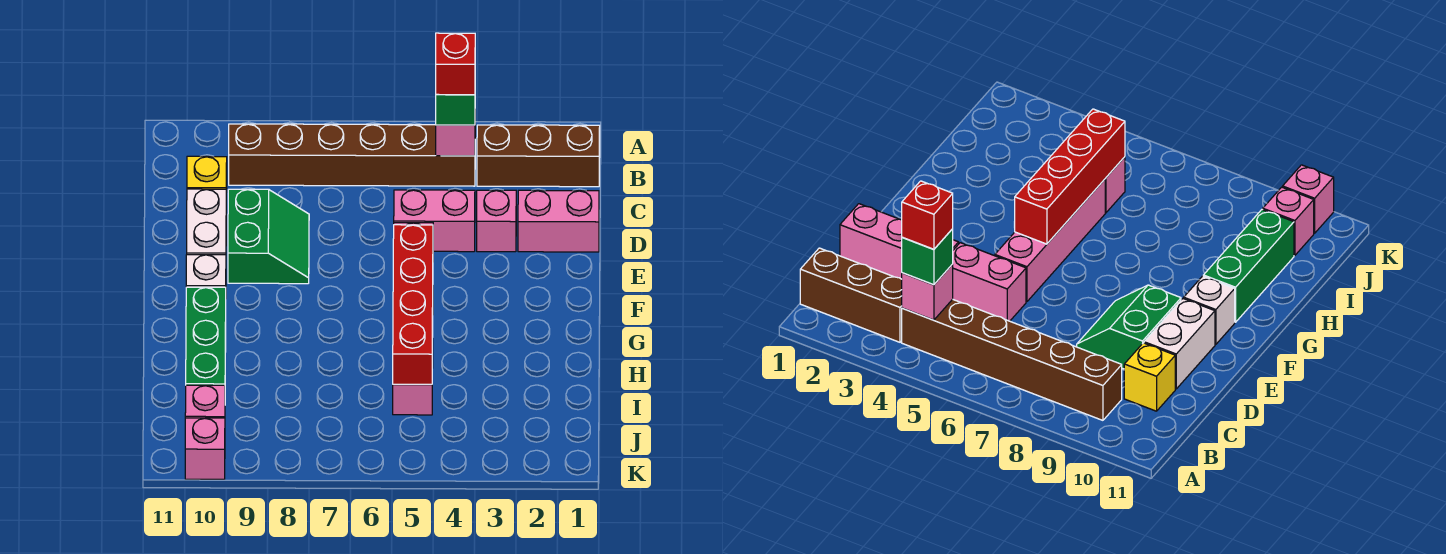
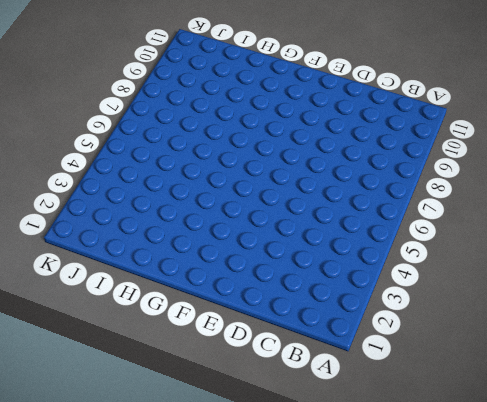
none -> brown brick B1:B3 level 1
none -> brown brick B4:B9 level 1
none -> yellow brick C10 level 1

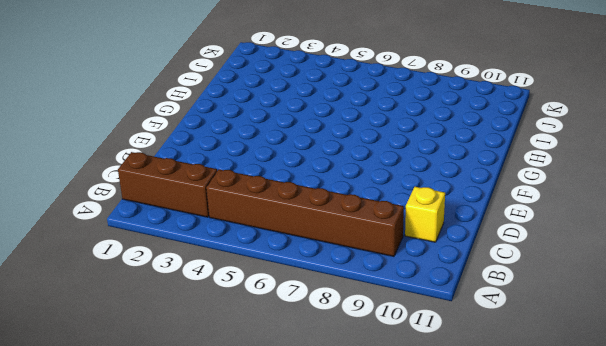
none -> pink brick D1:D2 level 1
none -> pink brick D3 level 1
none -> pink brick D4:D5 level 1

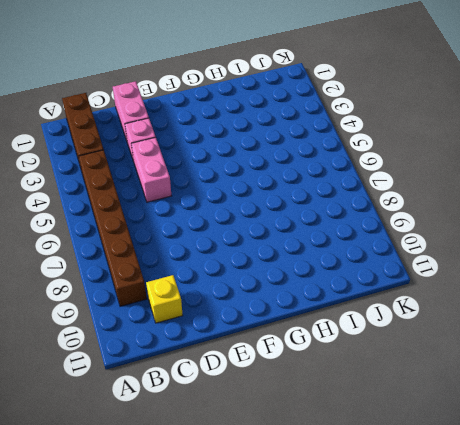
none -> green slope D8:E9 level 1 top 9
none -> white brick D10:E10 level 1
none -> pink brick E5:H5 level 1

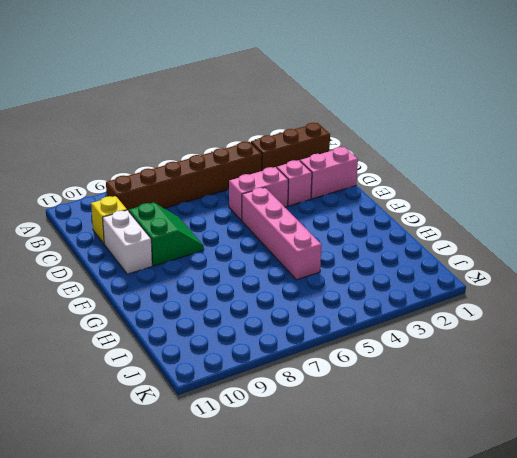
none -> white brick F10 level 1
none -> green brick G10:I10 level 1
none -> pink brick I5 level 1

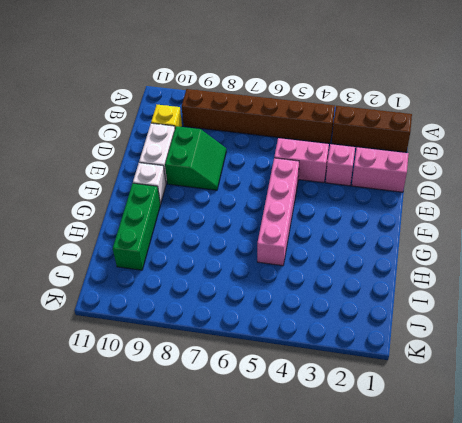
none -> pink brick I5 level 1
none -> pink brick J10 level 1
none -> pink brick K10 level 1

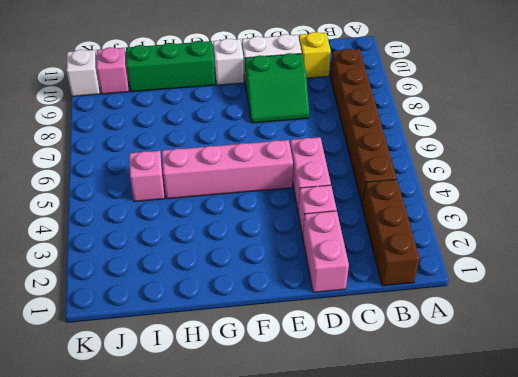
white brick K10 level 1 -> pink brick K10 level 1
none -> pink brick B4 level 2
none -> red brick F5:I5 level 2
none -> green brick B4 level 3

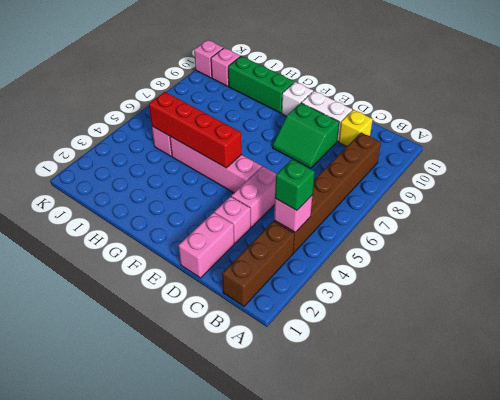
none -> red brick B4 level 4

PROBLEM TO SOLVE: Your reply should hold exactly the lines from the line containing "none -> red brick F5:I5 level 2" through the final line of the listing, and none of the pictures.

FINISHED TASK:
none -> red brick F5:I5 level 2
none -> green brick B4 level 3

none -> red brick B4 level 4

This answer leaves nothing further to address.